Write the lines below out exactly, dropping each picture.

▶ **ENTRIES PROVIDED**
[Start of Attachment]
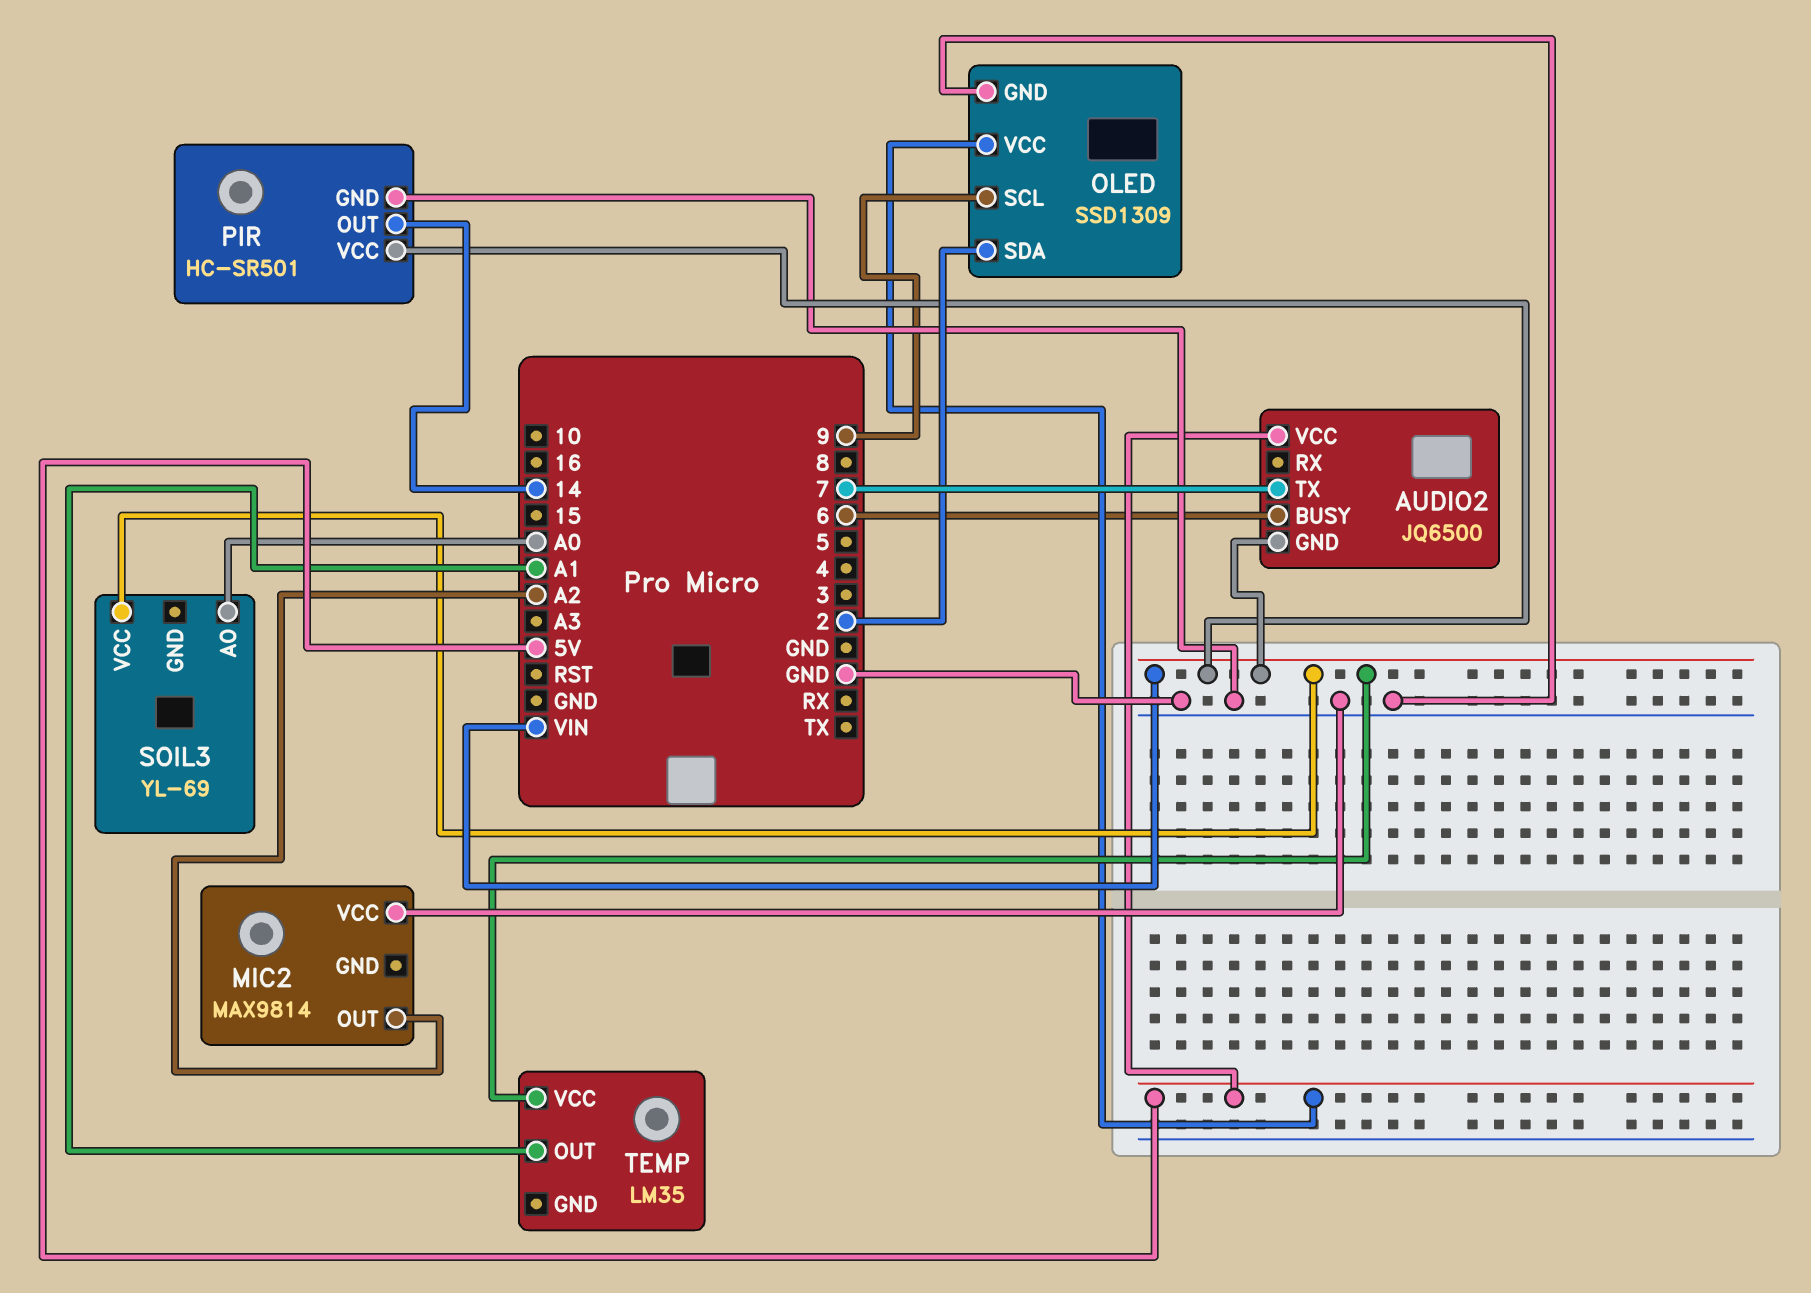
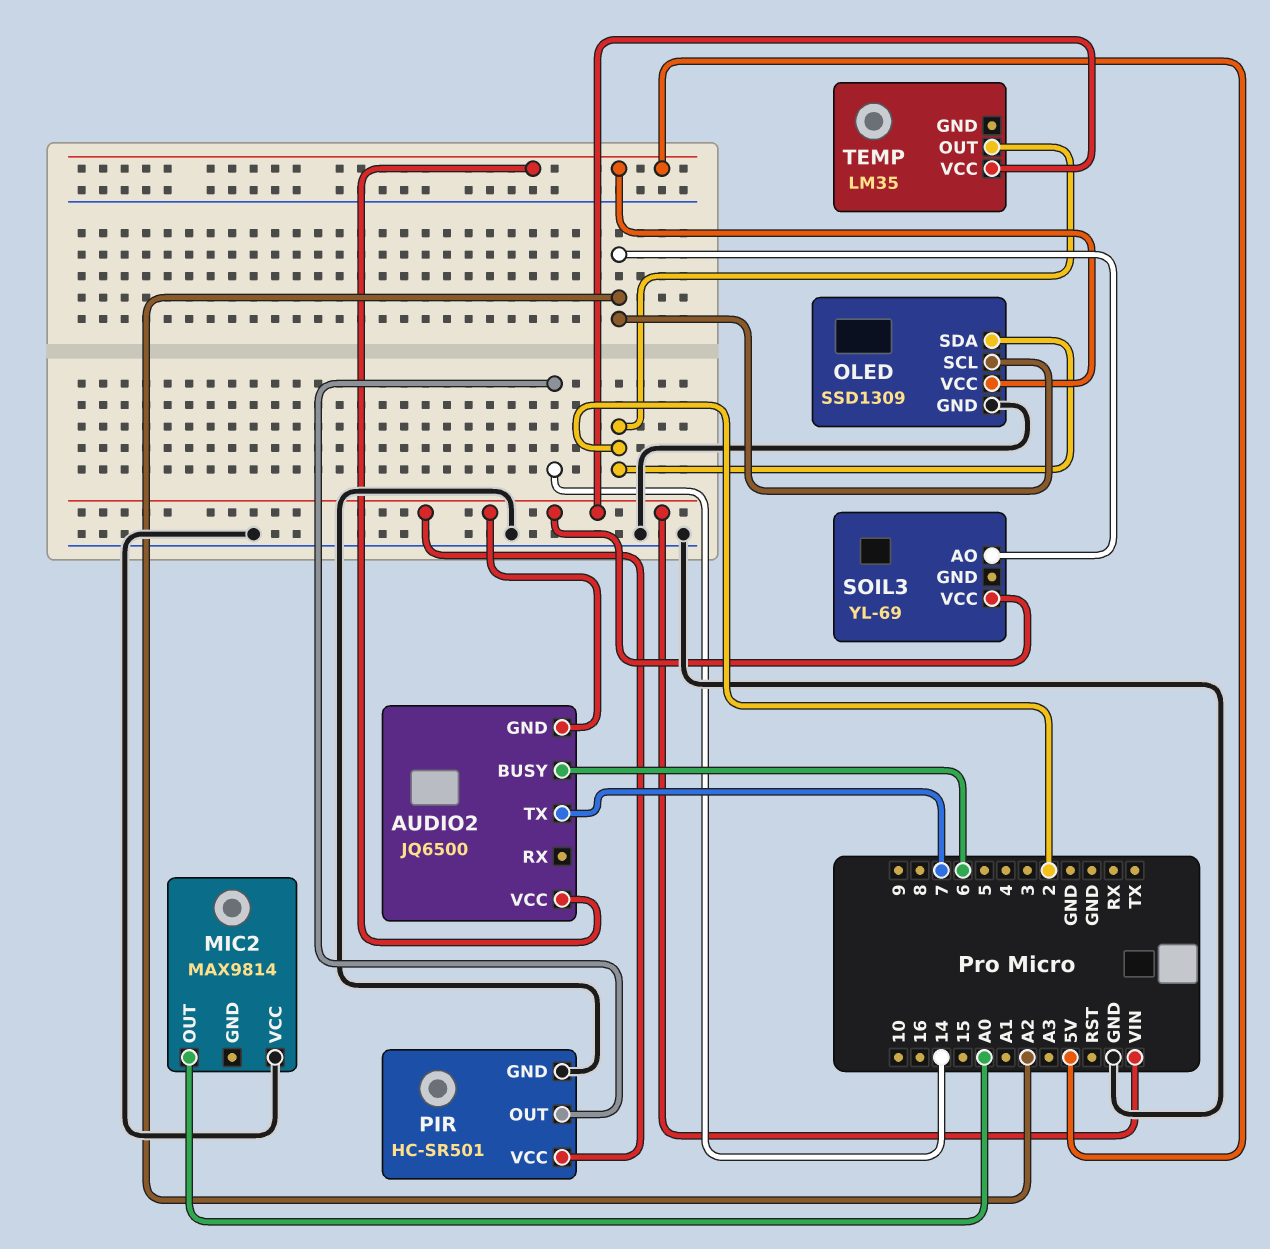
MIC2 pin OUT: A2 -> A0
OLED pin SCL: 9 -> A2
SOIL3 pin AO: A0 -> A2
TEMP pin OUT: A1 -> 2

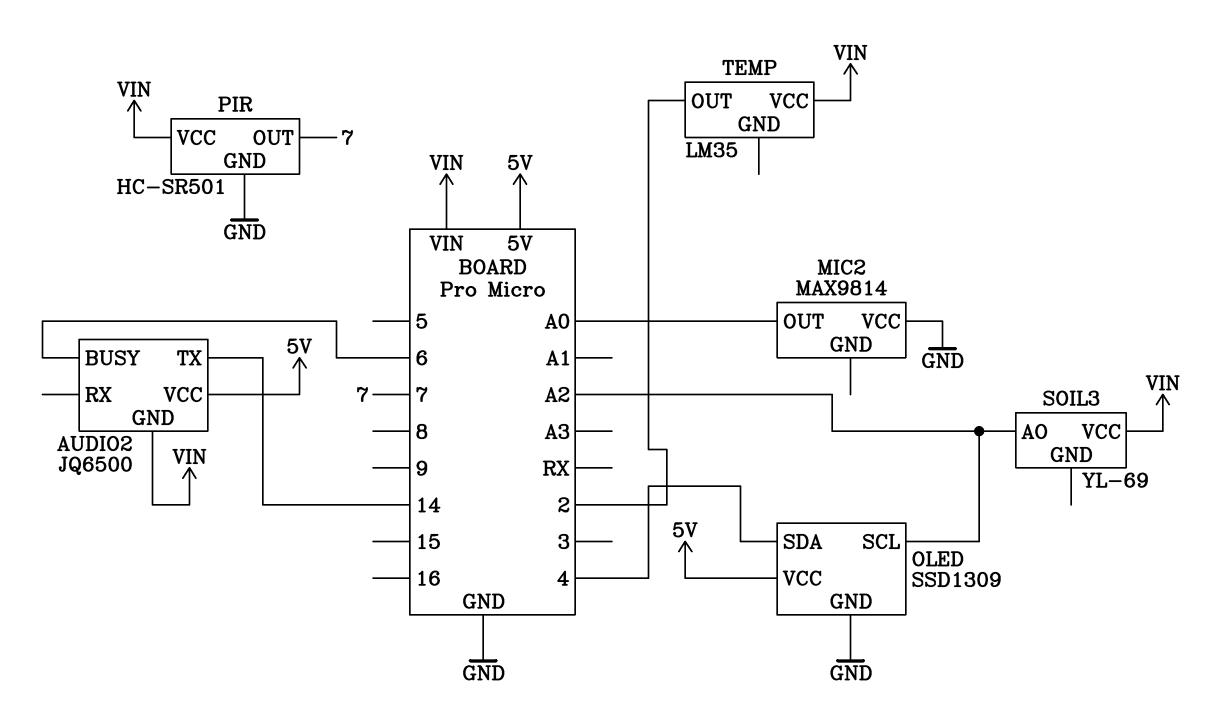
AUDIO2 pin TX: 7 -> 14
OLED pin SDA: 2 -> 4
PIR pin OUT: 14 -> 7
[End of Attachment]
▶ **WRITTEN RESPONSE**
MIC2 pin OUT: A2 -> A0
OLED pin SCL: 9 -> A2
SOIL3 pin AO: A0 -> A2
TEMP pin OUT: A1 -> 2

AUDIO2 pin TX: 7 -> 14
OLED pin SDA: 2 -> 4
PIR pin OUT: 14 -> 7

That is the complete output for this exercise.